* _WHAT THE EXERCISE ASKS_
The line containing "286, 144, 319)" marks the end: restate word for word every line from the first line of the entries below through that one.

Top of DATASET ENTRIES

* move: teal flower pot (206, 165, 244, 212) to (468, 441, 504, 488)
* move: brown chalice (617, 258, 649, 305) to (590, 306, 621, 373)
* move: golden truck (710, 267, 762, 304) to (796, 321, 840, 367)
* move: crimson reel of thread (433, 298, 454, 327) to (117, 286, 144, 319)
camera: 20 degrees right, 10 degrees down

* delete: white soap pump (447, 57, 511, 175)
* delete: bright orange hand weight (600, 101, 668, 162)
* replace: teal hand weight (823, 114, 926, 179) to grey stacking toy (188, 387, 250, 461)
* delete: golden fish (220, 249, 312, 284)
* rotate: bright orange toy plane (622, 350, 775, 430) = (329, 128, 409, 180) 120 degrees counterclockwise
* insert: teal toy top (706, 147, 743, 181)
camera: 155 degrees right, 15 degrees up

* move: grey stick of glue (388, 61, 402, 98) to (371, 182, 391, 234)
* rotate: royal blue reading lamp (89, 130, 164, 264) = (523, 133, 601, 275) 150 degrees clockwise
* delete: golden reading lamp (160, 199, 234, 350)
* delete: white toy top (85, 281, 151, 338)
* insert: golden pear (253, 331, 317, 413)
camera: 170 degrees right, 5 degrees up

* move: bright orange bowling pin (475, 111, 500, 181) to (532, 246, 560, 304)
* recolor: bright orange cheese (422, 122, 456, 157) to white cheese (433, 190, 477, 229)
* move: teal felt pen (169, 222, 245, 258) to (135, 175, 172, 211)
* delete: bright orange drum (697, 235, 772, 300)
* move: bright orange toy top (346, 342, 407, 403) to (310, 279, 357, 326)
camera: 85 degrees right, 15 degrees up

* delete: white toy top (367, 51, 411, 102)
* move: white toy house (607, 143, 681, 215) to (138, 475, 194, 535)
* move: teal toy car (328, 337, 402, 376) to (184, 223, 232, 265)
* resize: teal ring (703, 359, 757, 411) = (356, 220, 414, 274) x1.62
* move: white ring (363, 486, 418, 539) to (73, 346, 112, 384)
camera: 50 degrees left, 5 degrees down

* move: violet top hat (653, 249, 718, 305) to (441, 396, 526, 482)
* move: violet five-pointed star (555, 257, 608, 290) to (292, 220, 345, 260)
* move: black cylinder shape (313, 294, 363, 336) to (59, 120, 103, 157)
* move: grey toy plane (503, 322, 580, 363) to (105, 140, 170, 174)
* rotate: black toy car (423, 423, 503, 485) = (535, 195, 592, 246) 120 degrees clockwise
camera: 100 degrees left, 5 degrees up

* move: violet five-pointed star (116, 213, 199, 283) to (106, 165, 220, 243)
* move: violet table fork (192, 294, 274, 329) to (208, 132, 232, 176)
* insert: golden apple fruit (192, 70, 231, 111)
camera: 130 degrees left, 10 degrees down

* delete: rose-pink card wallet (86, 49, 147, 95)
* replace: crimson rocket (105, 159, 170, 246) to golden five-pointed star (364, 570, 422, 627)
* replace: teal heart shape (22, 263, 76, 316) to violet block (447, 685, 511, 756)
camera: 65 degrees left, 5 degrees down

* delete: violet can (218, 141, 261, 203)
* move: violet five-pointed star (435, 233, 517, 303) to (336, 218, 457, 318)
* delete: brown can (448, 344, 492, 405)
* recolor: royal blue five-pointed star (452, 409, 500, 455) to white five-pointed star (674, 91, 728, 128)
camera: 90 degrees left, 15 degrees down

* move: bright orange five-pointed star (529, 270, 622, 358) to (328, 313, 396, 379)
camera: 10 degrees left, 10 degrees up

Bottom of DATASET ENTRIES

* _EXERCISE SOLUTION_
* move: teal flower pot (206, 165, 244, 212) to (468, 441, 504, 488)
* move: brown chalice (617, 258, 649, 305) to (590, 306, 621, 373)
* move: golden truck (710, 267, 762, 304) to (796, 321, 840, 367)
* move: crimson reel of thread (433, 298, 454, 327) to (117, 286, 144, 319)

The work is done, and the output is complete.